__REQUIRED ACTION__:
Exact copies of all entries are needed. Pictures are to be left out.
BEGIN PROVIDED INFORMATION
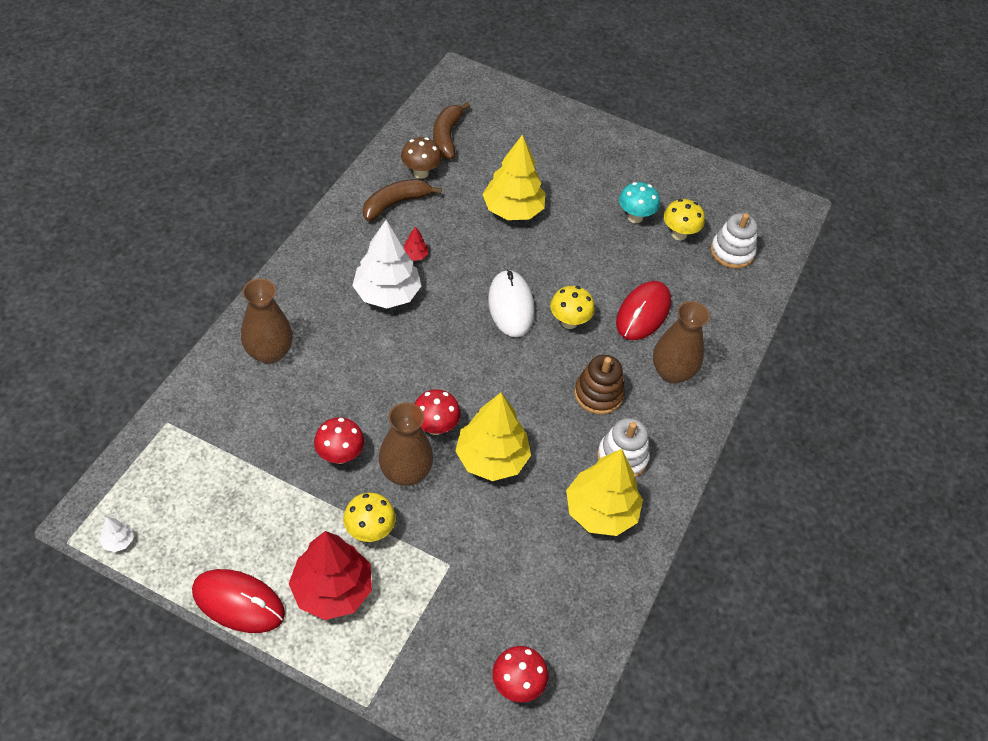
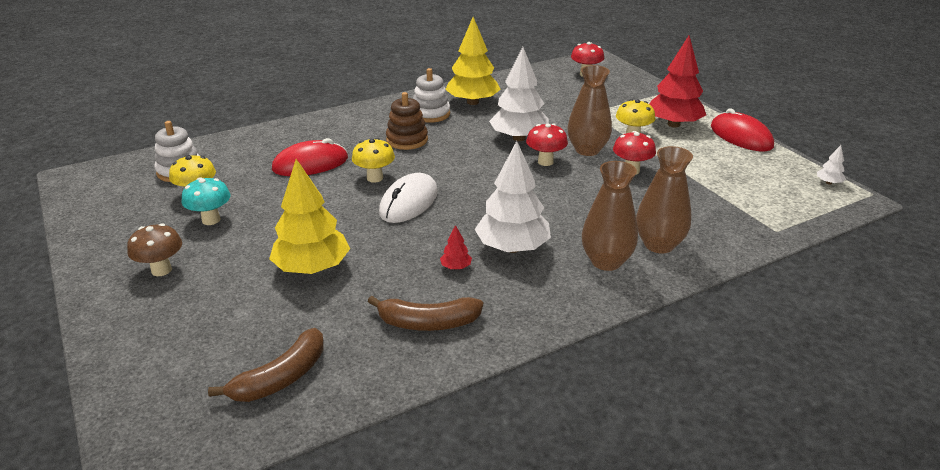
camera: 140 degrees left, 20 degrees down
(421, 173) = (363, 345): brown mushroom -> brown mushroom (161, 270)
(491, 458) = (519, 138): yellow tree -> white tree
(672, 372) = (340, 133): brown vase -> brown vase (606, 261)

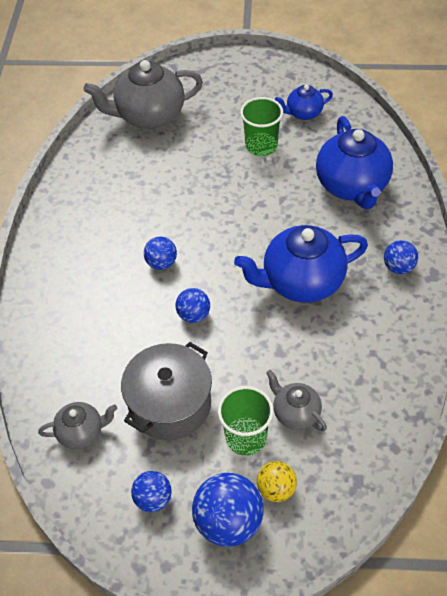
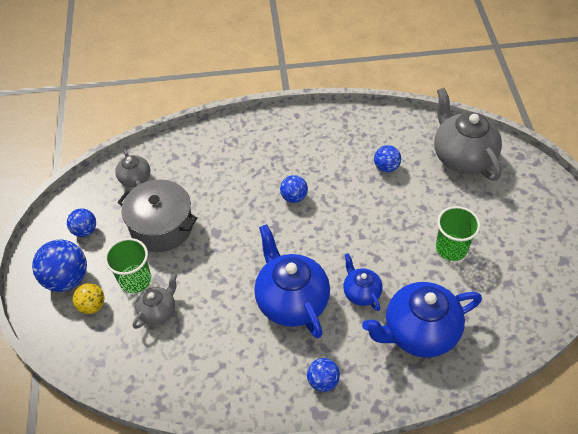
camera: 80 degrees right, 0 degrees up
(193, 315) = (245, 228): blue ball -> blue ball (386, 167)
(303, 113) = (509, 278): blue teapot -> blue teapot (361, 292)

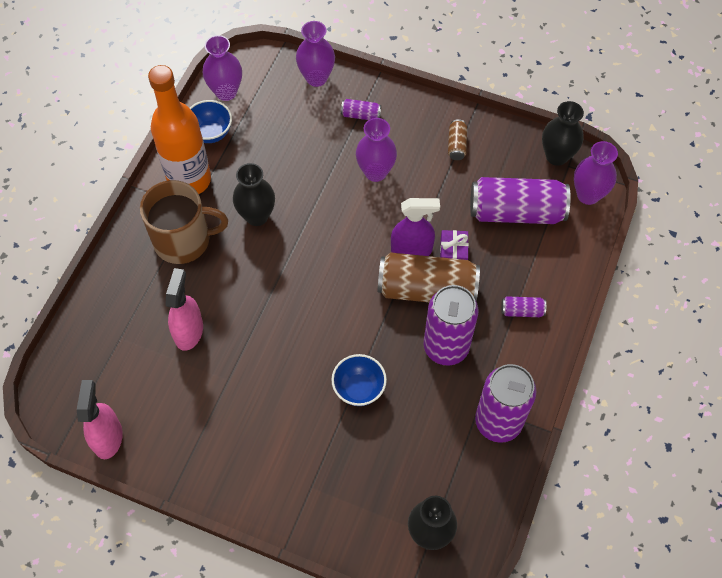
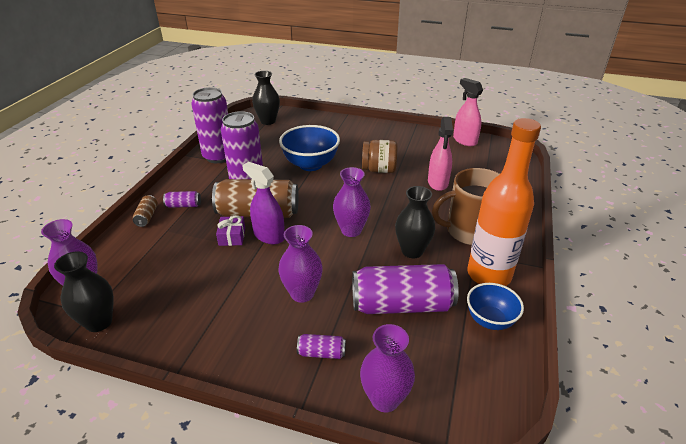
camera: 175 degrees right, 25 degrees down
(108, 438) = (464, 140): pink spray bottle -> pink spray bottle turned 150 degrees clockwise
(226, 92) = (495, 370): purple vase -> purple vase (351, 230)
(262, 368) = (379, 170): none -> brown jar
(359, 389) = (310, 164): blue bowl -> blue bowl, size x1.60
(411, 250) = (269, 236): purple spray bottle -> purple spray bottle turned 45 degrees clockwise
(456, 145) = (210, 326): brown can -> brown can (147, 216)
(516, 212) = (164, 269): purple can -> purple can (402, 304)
END PROVIDED INFORMATION
__ANSWER BELOW__:
camera: 140 degrees left, 20 degrees down
(421, 173) = (363, 345): brown mushroom -> brown mushroom (161, 270)
(491, 458) = (519, 138): yellow tree -> white tree
(672, 372) = (340, 133): brown vase -> brown vase (606, 261)

camera: 80 degrees right, 0 degrees up
(193, 315) = (245, 228): blue ball -> blue ball (386, 167)
(303, 113) = (509, 278): blue teapot -> blue teapot (361, 292)

camera: 175 degrees right, 25 degrees down
(108, 438) = (464, 140): pink spray bottle -> pink spray bottle turned 150 degrees clockwise
(226, 92) = (495, 370): purple vase -> purple vase (351, 230)
(262, 368) = (379, 170): none -> brown jar
(359, 389) = (310, 164): blue bowl -> blue bowl, size x1.60
(411, 250) = (269, 236): purple spray bottle -> purple spray bottle turned 45 degrees clockwise
(456, 145) = (210, 326): brown can -> brown can (147, 216)
(516, 212) = (164, 269): purple can -> purple can (402, 304)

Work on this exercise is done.